Problem requirements: From the records below, please return each line that holds the word "AGND".
*** Provided entries ***
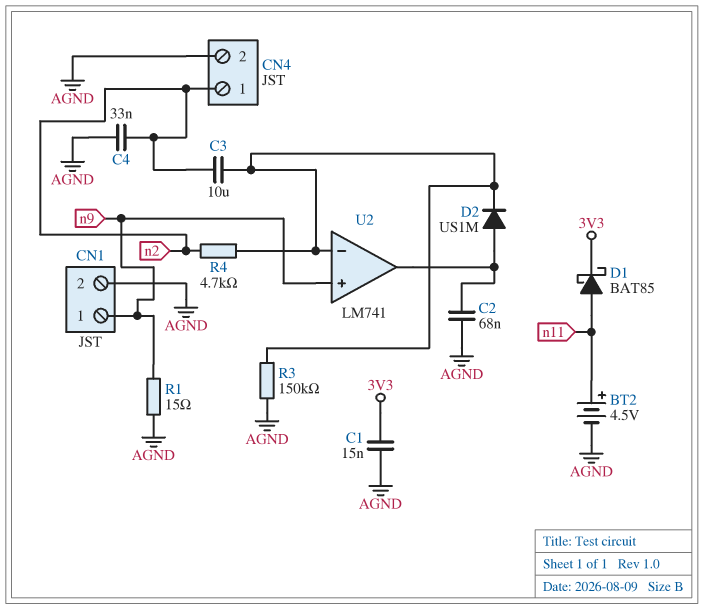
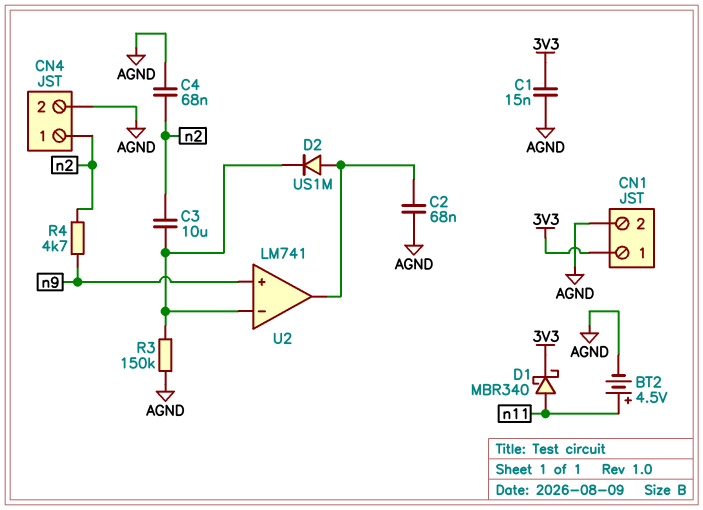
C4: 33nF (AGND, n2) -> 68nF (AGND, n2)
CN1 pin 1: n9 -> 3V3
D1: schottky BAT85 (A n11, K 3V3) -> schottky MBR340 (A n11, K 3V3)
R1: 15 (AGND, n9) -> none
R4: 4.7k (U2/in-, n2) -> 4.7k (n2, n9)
*** End of Provided entries ***
Reply to the exercise:
C4: 33nF (AGND, n2) -> 68nF (AGND, n2)
R1: 15 (AGND, n9) -> none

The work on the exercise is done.